Starting from the line containing "camera: 35 degrees right, 5 degrees up", write out the rest of the entries exactly, through the final line, including nothing else.
---------- Raw data ----------
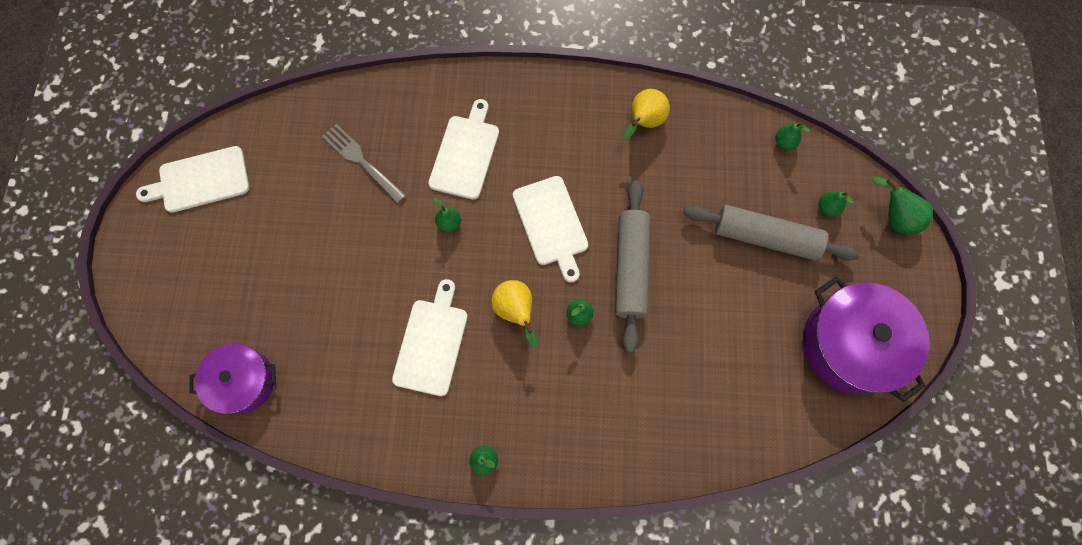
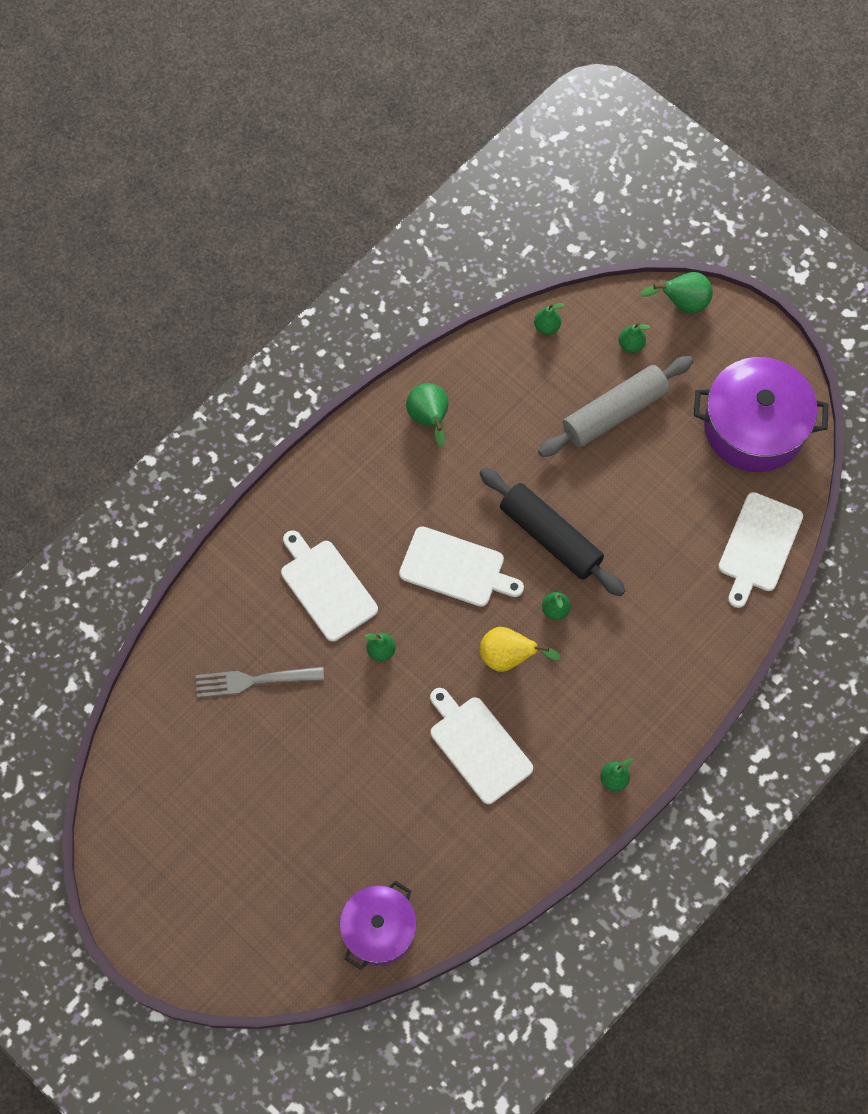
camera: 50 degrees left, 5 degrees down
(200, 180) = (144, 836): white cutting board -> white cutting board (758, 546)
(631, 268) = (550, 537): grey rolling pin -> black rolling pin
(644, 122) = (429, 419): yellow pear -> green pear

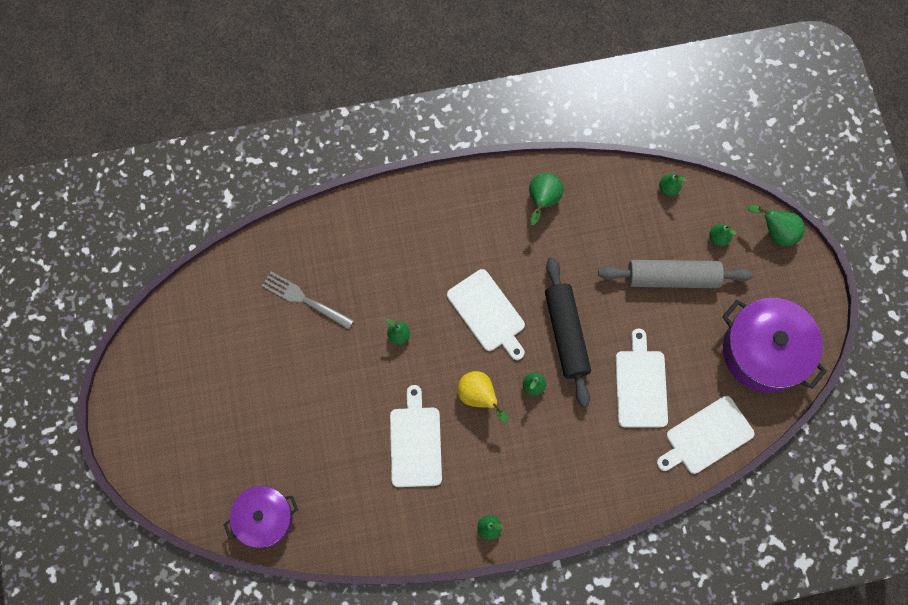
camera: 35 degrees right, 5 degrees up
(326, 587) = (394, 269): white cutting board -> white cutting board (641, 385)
----------
* _Solution below_:
camera: 35 degrees right, 5 degrees up
(326, 587) = (394, 269): white cutting board -> white cutting board (641, 385)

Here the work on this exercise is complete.